> _Instructions to follow_
Return the lines below that carry the word "none".

> _Supplied records_
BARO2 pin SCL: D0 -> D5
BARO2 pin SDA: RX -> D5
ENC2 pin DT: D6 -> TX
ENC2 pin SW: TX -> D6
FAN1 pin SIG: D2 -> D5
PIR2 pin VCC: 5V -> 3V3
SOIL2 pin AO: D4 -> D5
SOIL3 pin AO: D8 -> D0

* * *

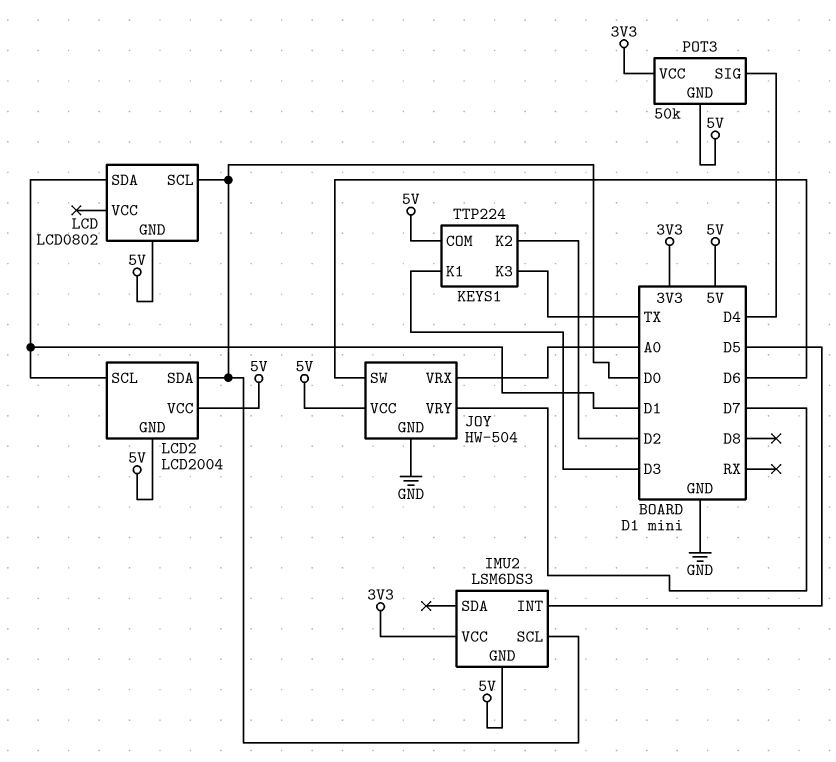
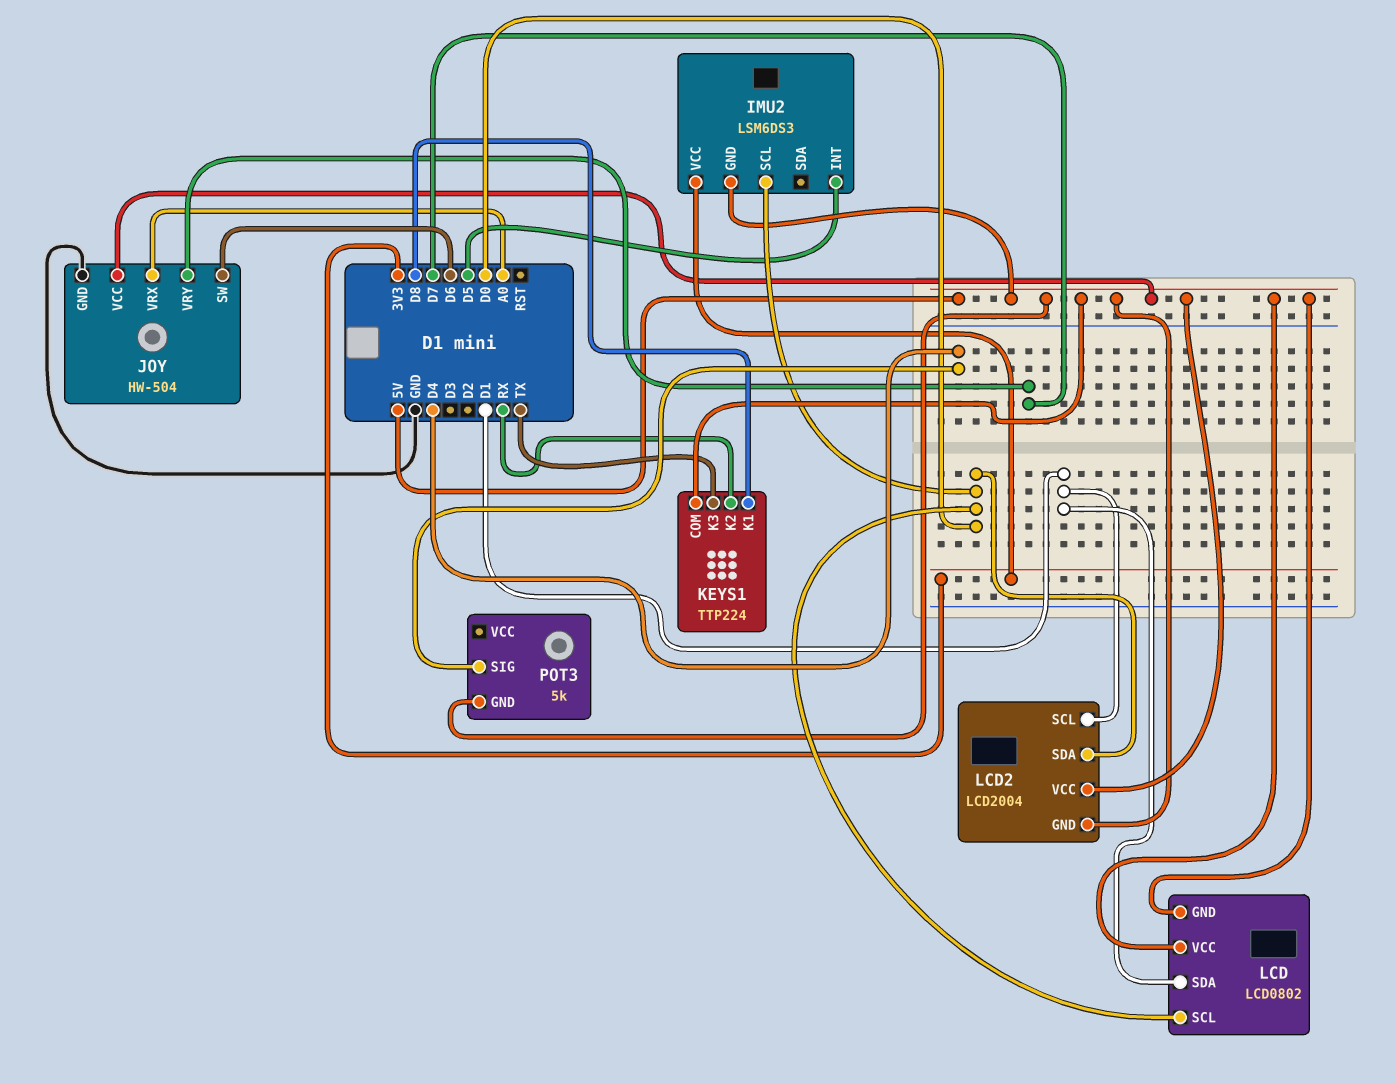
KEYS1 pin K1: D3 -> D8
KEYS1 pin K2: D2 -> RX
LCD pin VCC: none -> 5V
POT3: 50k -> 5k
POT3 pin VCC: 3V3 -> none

> _Answer to this exercise_
LCD pin VCC: none -> 5V
POT3 pin VCC: 3V3 -> none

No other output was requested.